Brief: Copy the records below exactly as they stand. Leave out the pictures.

(Beginning of Available data)

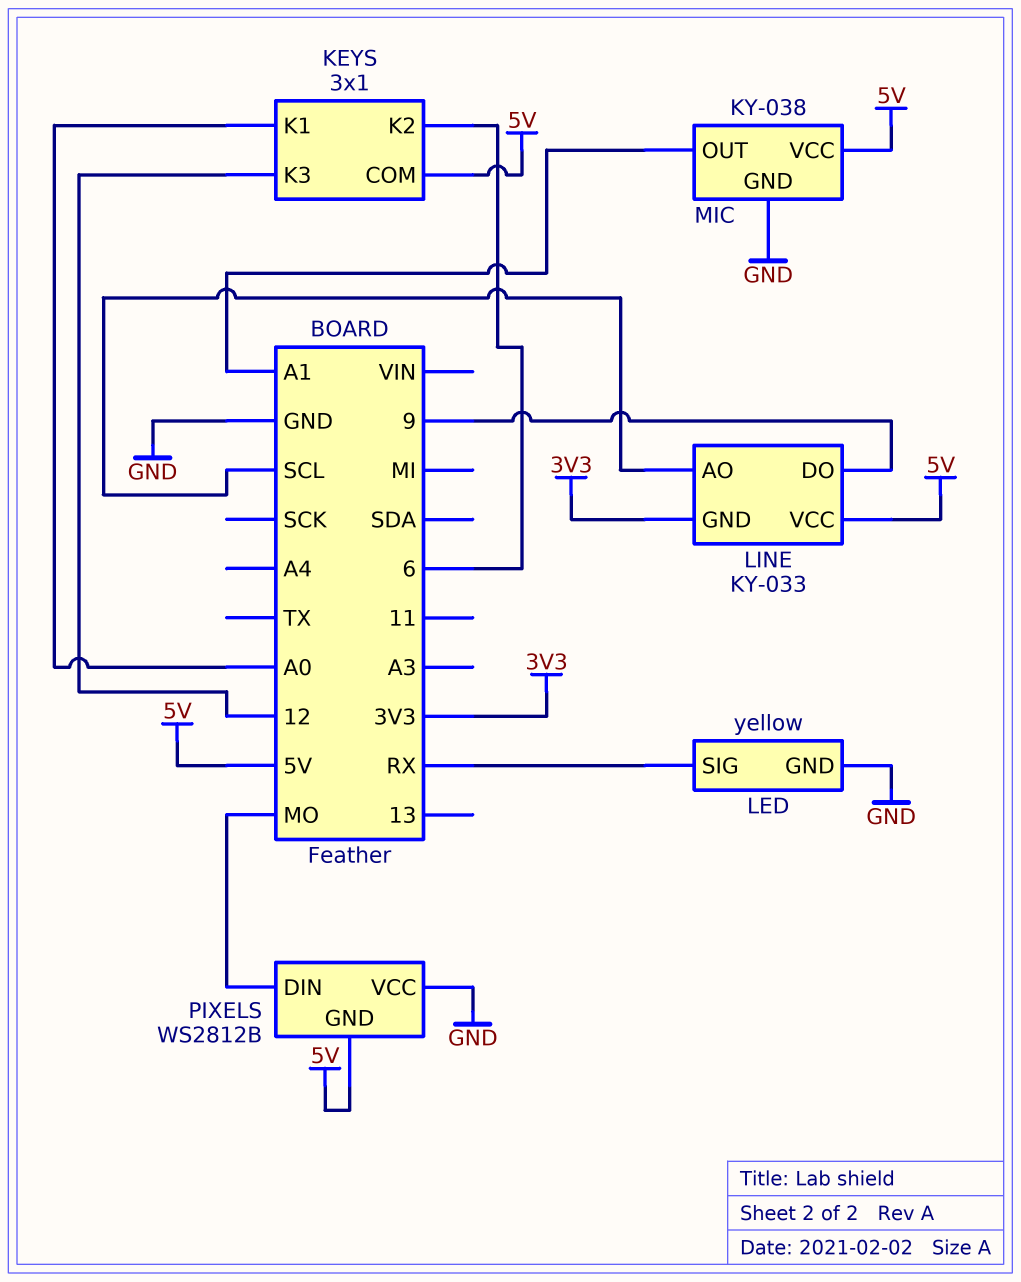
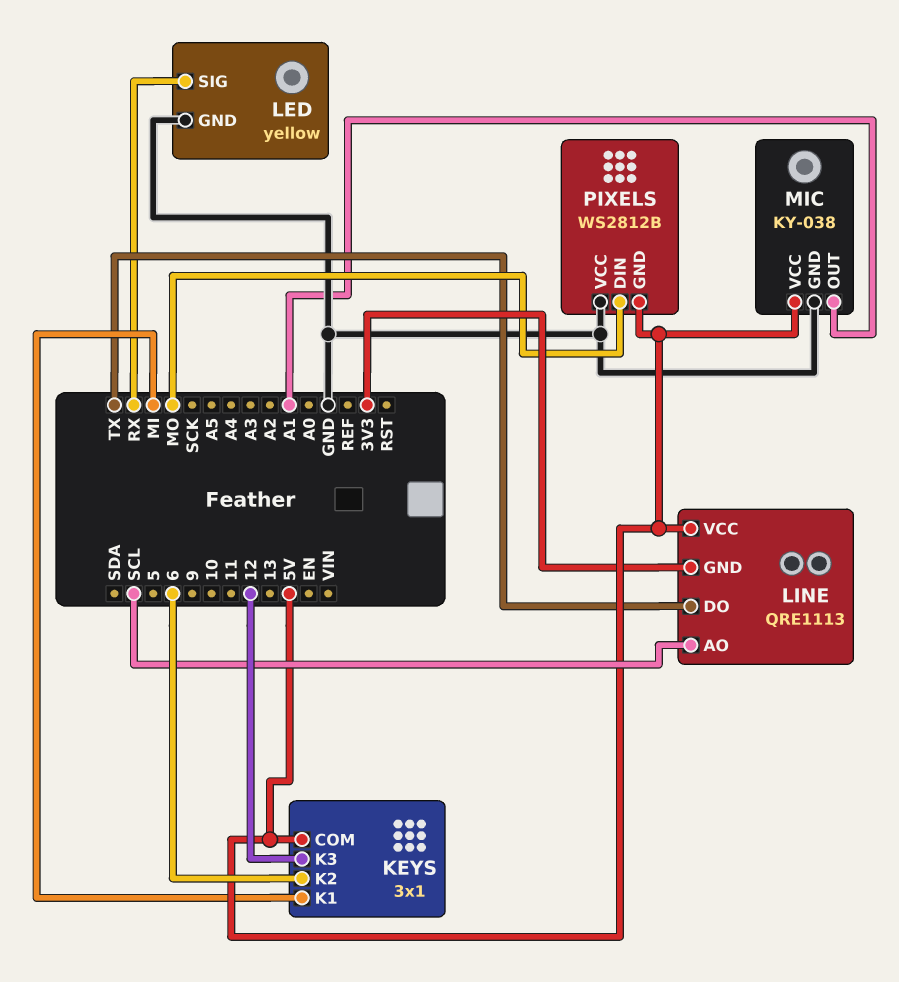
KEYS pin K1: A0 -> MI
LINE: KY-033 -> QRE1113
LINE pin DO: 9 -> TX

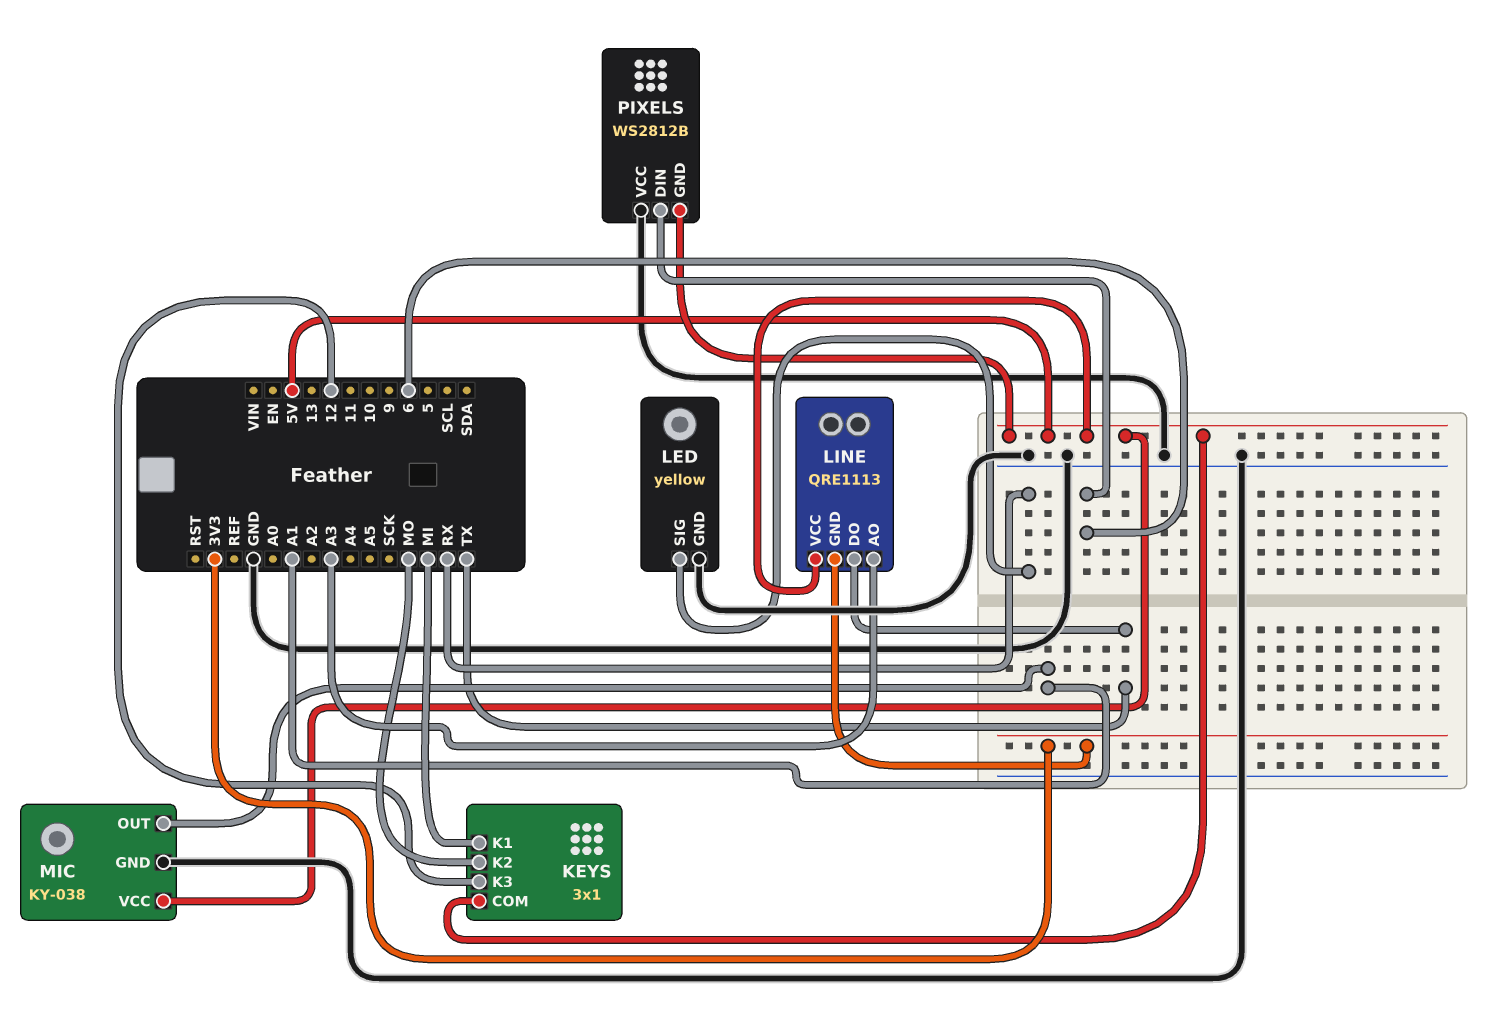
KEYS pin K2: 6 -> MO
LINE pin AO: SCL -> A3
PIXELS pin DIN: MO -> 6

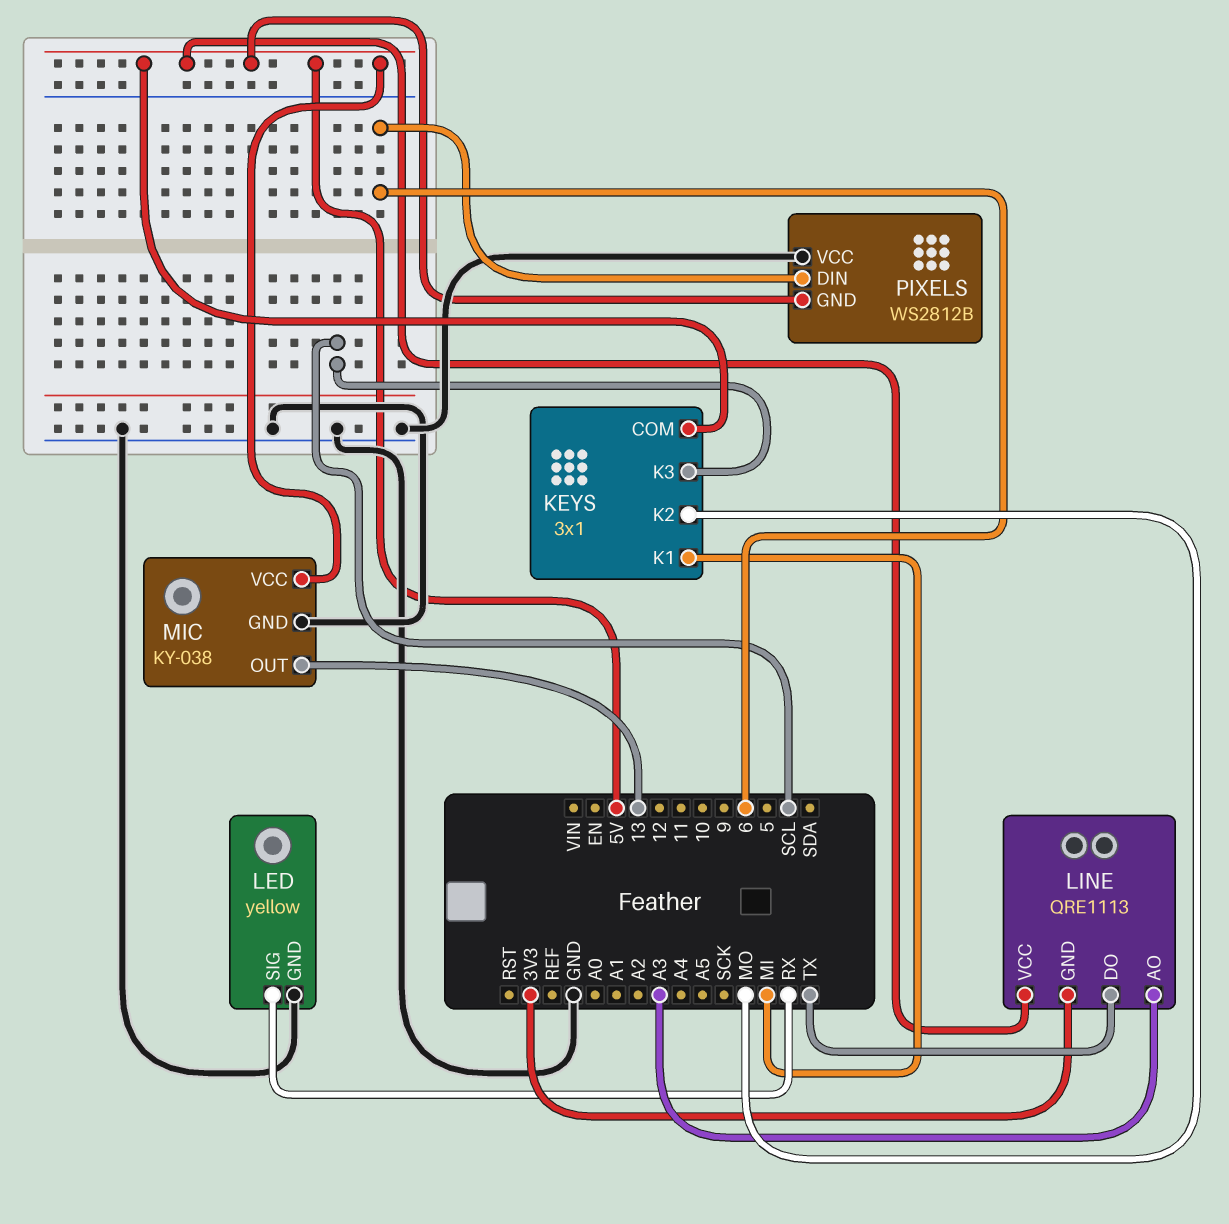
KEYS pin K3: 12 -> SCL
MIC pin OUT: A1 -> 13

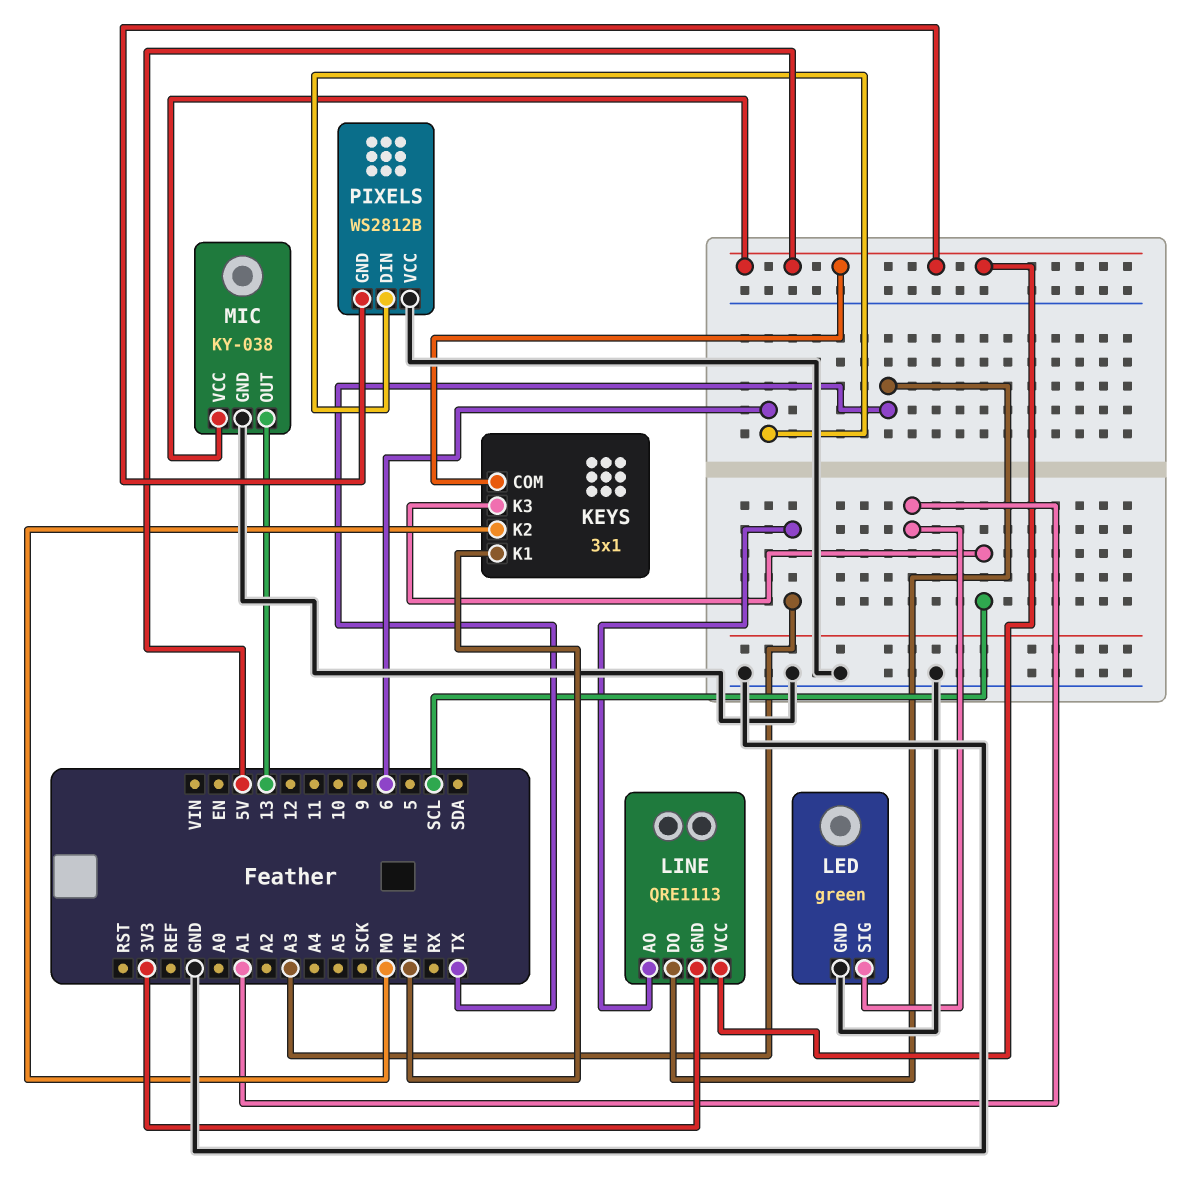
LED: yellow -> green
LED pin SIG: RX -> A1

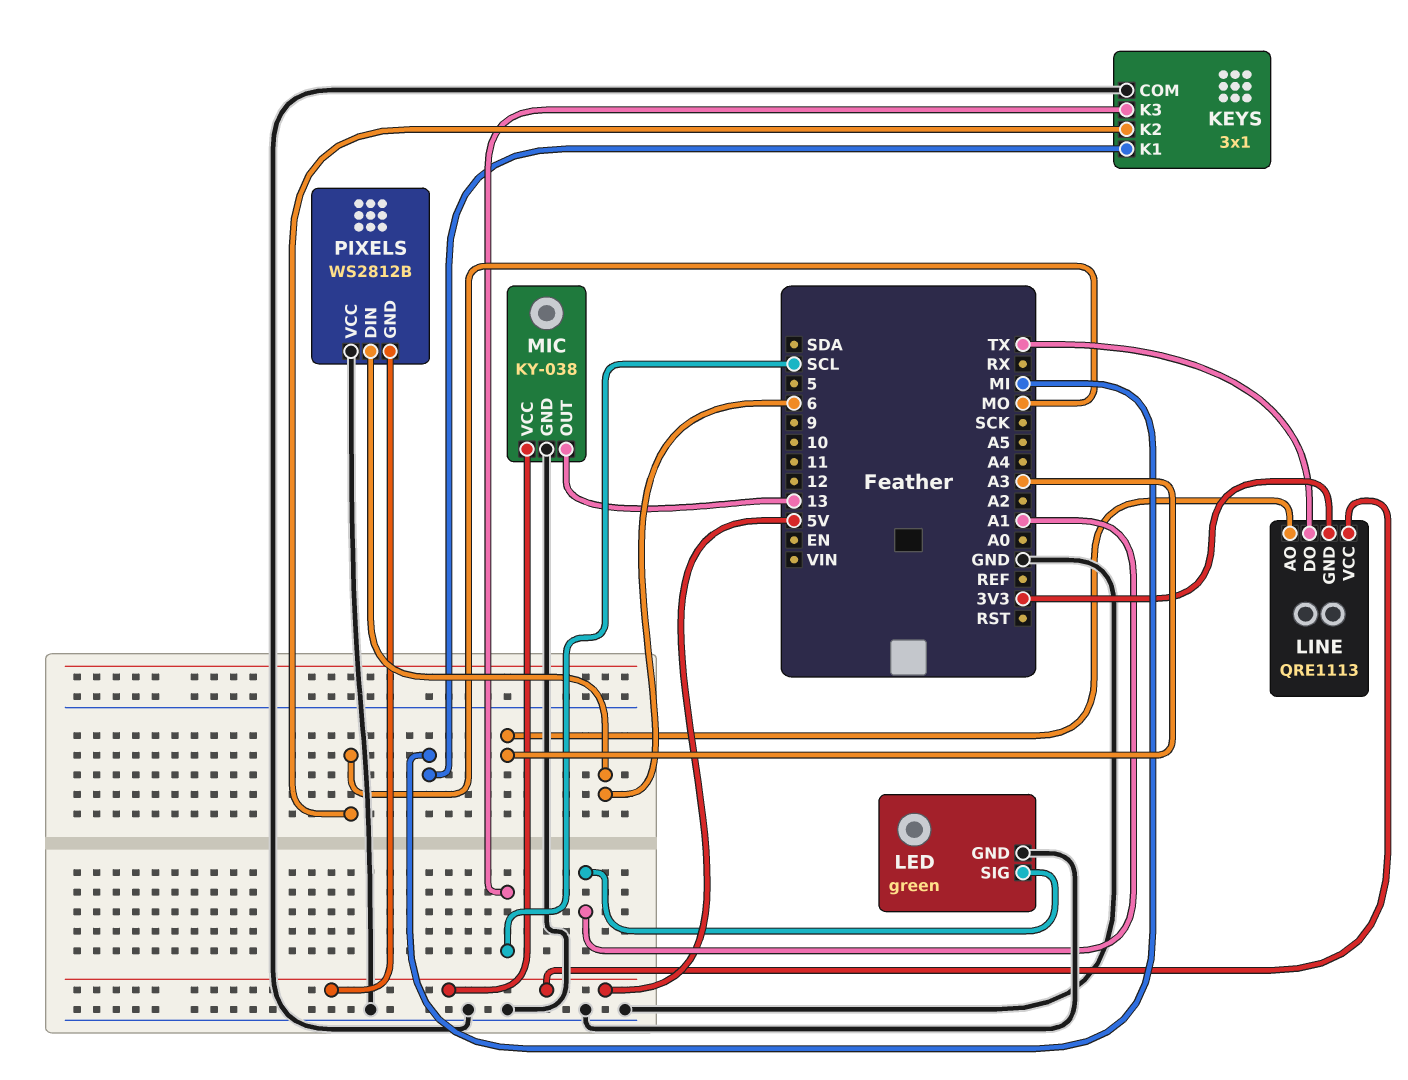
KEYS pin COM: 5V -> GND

(End of Available data)

Exercise output:
KEYS pin K1: A0 -> MI
LINE: KY-033 -> QRE1113
LINE pin DO: 9 -> TX

KEYS pin K2: 6 -> MO
LINE pin AO: SCL -> A3
PIXELS pin DIN: MO -> 6

KEYS pin K3: 12 -> SCL
MIC pin OUT: A1 -> 13

LED: yellow -> green
LED pin SIG: RX -> A1

KEYS pin COM: 5V -> GND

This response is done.